## About this task
Copy every line of the records below where the word "turquoise" occurs.
━━━━━━━━━━━━━━━━━━━━
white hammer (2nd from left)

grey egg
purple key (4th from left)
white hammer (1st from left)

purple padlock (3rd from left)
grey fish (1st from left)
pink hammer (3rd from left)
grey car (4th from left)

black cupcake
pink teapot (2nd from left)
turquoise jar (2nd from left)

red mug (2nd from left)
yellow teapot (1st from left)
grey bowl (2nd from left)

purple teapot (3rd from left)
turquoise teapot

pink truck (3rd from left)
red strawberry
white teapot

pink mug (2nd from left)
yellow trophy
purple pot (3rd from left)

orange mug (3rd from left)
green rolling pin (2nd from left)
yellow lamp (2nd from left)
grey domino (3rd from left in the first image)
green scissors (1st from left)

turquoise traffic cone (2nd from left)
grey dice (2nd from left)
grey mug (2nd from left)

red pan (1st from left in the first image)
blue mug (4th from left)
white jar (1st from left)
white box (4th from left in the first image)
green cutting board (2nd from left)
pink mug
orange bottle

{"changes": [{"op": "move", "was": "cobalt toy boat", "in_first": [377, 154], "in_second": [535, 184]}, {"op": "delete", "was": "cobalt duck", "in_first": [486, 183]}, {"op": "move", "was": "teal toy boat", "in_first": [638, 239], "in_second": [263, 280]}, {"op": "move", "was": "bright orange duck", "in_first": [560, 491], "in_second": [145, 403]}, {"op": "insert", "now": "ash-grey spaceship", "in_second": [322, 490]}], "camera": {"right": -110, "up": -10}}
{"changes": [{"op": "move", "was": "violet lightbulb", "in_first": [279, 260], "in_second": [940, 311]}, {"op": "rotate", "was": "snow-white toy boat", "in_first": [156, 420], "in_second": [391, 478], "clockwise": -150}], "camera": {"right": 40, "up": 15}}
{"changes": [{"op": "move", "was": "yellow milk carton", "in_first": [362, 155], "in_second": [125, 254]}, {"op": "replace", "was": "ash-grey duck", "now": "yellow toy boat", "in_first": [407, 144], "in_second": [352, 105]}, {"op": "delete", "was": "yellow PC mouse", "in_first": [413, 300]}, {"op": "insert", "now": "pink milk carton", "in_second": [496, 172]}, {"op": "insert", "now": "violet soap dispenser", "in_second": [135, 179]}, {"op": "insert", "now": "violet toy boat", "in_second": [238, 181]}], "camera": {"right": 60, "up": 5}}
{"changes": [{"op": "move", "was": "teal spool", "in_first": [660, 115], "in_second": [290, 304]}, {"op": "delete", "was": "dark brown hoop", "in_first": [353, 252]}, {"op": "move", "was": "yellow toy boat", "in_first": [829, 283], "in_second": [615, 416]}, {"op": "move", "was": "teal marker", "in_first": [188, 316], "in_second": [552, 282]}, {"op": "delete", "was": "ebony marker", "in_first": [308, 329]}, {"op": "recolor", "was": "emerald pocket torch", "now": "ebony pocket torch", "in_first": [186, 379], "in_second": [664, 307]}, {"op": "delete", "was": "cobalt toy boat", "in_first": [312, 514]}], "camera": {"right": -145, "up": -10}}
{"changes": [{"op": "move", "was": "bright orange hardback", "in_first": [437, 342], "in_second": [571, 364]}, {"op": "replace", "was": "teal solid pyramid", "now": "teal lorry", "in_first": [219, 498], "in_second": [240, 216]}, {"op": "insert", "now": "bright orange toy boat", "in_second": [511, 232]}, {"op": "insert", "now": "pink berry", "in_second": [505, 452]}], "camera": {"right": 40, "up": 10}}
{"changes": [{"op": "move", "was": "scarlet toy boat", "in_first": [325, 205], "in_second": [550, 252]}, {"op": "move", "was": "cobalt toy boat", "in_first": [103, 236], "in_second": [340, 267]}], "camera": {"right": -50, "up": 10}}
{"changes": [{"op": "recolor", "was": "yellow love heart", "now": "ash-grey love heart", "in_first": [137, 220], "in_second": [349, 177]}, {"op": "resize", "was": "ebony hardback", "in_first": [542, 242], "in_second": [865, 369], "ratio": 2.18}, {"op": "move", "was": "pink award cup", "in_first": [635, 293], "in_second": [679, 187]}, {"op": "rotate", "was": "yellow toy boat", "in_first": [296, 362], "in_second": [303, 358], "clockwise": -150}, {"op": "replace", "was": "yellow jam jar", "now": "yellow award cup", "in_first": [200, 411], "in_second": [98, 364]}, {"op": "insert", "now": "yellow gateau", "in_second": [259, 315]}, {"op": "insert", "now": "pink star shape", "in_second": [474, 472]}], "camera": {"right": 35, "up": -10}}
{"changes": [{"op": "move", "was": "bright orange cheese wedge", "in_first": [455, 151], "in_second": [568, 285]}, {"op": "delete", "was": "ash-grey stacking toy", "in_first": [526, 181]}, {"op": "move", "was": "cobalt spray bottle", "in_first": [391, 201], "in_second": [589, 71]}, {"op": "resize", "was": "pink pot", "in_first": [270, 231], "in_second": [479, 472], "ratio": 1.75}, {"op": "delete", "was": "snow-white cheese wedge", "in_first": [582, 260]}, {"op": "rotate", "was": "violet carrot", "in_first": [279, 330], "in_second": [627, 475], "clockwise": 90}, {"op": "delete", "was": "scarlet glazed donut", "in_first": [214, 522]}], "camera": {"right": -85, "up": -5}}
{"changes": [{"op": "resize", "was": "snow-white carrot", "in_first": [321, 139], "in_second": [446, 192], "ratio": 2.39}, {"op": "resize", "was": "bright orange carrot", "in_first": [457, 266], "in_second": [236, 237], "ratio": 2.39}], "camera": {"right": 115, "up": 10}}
━━━━━━━━━━━━━━━━━━━━
## Exercise result
turquoise jar (2nd from left)
turquoise teapot
turquoise traffic cone (2nd from left)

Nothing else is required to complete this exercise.